- WORK TO COMPLETE -
When you find the line with "cyan arrow: (93, 69)" among the records below, reproduce it and each line after it exactly, ending with the line with "pink line: (617, 395) -> (1048, 513), moved".

(Colored geometric primitive data)
____
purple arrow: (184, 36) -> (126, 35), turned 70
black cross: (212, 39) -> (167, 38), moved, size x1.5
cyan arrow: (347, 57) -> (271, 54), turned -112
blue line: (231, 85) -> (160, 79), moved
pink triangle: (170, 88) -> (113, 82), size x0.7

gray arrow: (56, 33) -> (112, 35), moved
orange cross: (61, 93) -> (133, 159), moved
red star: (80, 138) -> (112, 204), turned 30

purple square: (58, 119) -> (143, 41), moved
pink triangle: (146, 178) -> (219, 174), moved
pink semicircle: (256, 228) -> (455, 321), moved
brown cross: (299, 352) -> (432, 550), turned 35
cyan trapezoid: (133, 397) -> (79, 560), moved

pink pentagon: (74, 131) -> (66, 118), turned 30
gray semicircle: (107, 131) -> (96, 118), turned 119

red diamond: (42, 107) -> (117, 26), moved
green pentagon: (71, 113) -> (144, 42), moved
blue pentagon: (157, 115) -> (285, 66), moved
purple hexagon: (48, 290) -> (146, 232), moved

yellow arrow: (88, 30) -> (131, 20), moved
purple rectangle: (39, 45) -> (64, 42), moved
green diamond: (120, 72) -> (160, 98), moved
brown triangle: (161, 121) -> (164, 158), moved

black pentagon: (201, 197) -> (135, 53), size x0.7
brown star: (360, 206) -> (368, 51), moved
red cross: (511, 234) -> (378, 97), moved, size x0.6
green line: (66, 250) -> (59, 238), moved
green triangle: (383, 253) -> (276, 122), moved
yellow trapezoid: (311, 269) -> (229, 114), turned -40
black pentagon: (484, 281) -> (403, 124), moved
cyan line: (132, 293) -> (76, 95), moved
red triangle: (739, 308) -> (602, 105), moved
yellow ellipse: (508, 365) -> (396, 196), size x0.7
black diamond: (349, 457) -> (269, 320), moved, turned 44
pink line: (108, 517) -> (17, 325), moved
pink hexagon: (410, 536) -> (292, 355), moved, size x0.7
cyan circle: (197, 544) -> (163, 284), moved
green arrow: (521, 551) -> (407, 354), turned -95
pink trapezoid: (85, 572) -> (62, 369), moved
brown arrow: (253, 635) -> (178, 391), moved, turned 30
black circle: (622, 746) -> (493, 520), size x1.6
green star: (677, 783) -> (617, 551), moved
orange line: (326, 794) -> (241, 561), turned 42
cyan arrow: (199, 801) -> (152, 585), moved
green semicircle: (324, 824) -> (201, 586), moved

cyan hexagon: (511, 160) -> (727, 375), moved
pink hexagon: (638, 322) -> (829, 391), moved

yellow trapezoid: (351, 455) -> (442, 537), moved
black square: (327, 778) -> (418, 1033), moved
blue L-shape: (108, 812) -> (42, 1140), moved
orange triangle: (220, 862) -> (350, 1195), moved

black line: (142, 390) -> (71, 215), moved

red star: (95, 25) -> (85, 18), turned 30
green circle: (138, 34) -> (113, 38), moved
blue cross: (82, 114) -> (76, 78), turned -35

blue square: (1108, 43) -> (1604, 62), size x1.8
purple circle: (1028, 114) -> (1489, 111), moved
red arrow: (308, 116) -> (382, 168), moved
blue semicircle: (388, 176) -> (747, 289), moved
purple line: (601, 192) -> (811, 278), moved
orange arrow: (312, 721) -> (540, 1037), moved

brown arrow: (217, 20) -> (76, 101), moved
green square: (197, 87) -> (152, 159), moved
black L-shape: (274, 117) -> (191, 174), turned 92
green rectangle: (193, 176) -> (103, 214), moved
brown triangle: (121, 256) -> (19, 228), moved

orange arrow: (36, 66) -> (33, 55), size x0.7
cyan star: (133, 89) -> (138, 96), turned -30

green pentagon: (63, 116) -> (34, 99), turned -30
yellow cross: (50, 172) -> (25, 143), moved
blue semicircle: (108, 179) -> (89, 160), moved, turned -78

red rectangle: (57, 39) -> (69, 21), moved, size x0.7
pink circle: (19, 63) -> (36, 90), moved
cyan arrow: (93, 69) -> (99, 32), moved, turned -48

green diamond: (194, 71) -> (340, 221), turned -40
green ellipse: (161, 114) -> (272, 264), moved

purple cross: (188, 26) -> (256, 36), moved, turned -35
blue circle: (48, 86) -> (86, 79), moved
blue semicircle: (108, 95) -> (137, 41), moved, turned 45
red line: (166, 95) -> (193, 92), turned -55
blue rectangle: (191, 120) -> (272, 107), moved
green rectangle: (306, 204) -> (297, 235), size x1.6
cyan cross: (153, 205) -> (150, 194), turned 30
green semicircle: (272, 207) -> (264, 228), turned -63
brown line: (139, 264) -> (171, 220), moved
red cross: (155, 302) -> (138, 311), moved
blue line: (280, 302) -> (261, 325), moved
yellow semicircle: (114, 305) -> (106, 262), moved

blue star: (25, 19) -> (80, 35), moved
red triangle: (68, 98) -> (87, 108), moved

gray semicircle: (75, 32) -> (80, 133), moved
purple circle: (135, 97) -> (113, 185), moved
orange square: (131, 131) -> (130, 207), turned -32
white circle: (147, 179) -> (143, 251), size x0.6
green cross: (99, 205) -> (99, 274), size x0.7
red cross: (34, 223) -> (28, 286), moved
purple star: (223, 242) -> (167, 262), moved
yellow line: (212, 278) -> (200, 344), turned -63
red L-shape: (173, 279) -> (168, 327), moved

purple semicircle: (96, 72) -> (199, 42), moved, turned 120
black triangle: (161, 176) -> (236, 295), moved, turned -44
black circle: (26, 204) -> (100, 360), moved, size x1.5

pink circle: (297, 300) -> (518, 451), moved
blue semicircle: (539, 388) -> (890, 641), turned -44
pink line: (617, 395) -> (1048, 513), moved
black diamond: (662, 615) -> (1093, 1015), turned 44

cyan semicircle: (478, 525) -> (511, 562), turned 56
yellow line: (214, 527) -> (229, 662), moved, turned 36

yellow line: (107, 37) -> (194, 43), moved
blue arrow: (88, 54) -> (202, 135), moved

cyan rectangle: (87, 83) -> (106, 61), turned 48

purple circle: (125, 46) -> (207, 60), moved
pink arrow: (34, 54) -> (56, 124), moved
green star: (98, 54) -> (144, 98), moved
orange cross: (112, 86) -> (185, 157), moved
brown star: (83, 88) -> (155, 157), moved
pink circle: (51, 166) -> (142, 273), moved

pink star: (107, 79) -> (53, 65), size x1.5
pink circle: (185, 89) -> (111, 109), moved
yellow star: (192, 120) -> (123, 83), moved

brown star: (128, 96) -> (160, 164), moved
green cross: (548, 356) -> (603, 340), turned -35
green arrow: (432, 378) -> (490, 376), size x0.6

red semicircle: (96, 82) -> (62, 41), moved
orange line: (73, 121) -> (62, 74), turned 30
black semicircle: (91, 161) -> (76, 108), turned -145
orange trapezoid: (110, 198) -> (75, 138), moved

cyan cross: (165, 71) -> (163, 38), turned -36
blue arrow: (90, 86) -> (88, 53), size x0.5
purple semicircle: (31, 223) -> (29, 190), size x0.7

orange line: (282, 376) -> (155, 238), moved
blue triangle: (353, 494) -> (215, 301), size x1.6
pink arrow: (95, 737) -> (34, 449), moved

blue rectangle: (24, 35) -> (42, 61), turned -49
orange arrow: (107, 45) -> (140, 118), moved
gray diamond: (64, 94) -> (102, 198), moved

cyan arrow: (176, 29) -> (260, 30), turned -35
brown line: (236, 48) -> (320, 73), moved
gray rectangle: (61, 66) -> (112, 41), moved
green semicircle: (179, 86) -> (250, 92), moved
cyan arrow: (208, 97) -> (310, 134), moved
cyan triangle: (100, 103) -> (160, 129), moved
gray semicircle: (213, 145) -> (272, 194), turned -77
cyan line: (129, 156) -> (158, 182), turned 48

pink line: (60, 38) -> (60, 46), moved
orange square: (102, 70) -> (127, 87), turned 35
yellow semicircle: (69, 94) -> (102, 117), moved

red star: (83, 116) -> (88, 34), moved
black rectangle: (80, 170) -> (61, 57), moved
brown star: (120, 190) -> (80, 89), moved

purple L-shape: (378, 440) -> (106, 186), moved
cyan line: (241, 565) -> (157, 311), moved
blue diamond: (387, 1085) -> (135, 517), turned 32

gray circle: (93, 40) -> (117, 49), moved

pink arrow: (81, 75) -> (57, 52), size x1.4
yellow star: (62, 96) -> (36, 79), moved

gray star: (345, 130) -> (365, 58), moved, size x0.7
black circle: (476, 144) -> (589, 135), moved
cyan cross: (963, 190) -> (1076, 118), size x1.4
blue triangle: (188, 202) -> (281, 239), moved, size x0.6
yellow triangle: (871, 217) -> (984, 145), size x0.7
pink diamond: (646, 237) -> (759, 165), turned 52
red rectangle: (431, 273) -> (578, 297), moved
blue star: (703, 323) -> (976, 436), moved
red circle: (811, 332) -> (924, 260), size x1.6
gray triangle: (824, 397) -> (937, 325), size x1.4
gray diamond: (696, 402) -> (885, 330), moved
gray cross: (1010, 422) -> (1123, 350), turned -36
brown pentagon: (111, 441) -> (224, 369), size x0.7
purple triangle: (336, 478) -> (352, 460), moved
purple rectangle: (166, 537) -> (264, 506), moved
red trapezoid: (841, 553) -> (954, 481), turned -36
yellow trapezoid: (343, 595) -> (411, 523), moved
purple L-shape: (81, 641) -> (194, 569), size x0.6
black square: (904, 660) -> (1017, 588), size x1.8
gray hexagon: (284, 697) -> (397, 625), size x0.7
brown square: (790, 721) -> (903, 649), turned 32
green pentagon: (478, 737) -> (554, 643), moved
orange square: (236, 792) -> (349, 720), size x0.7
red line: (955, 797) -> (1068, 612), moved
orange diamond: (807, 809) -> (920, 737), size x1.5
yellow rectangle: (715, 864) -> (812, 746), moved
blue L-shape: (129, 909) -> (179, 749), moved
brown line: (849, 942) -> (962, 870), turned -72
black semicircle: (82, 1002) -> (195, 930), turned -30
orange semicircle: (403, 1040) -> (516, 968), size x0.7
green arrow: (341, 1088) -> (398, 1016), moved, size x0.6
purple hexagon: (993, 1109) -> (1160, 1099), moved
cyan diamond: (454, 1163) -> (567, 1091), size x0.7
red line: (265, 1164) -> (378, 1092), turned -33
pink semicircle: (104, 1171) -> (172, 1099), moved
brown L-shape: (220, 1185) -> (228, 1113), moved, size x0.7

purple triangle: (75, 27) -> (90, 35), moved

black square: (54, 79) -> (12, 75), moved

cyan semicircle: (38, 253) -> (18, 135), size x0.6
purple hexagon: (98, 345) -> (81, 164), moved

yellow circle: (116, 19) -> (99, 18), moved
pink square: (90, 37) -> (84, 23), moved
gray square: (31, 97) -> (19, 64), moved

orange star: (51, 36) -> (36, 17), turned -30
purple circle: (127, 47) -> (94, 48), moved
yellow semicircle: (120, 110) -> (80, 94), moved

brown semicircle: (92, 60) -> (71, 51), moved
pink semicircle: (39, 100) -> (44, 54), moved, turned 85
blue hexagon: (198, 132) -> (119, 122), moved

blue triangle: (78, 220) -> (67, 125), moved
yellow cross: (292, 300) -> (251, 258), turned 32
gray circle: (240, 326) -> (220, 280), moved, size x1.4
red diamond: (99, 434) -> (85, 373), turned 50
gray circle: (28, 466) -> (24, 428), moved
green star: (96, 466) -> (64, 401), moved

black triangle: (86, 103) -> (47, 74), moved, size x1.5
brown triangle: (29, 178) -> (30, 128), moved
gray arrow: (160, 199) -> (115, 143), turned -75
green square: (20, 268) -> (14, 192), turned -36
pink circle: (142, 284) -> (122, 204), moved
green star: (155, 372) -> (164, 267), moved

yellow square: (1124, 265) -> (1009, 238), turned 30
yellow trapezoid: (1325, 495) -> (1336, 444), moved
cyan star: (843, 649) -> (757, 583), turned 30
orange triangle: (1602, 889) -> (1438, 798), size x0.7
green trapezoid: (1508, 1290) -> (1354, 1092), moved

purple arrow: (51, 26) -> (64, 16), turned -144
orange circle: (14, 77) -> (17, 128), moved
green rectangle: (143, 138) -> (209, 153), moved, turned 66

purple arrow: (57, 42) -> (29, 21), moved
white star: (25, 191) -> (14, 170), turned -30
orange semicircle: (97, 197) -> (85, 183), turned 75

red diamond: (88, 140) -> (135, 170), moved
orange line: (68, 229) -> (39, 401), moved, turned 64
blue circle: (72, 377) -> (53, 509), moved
____
- RESPONSE TO THE TASK -
cyan arrow: (93, 69) -> (99, 32), moved, turned -48

green diamond: (194, 71) -> (340, 221), turned -40
green ellipse: (161, 114) -> (272, 264), moved

purple cross: (188, 26) -> (256, 36), moved, turned -35
blue circle: (48, 86) -> (86, 79), moved
blue semicircle: (108, 95) -> (137, 41), moved, turned 45
red line: (166, 95) -> (193, 92), turned -55
blue rectangle: (191, 120) -> (272, 107), moved
green rectangle: (306, 204) -> (297, 235), size x1.6
cyan cross: (153, 205) -> (150, 194), turned 30
green semicircle: (272, 207) -> (264, 228), turned -63
brown line: (139, 264) -> (171, 220), moved
red cross: (155, 302) -> (138, 311), moved
blue line: (280, 302) -> (261, 325), moved
yellow semicircle: (114, 305) -> (106, 262), moved

blue star: (25, 19) -> (80, 35), moved
red triangle: (68, 98) -> (87, 108), moved

gray semicircle: (75, 32) -> (80, 133), moved
purple circle: (135, 97) -> (113, 185), moved
orange square: (131, 131) -> (130, 207), turned -32
white circle: (147, 179) -> (143, 251), size x0.6
green cross: (99, 205) -> (99, 274), size x0.7
red cross: (34, 223) -> (28, 286), moved
purple star: (223, 242) -> (167, 262), moved
yellow line: (212, 278) -> (200, 344), turned -63
red L-shape: (173, 279) -> (168, 327), moved

purple semicircle: (96, 72) -> (199, 42), moved, turned 120
black triangle: (161, 176) -> (236, 295), moved, turned -44
black circle: (26, 204) -> (100, 360), moved, size x1.5

pink circle: (297, 300) -> (518, 451), moved
blue semicircle: (539, 388) -> (890, 641), turned -44
pink line: (617, 395) -> (1048, 513), moved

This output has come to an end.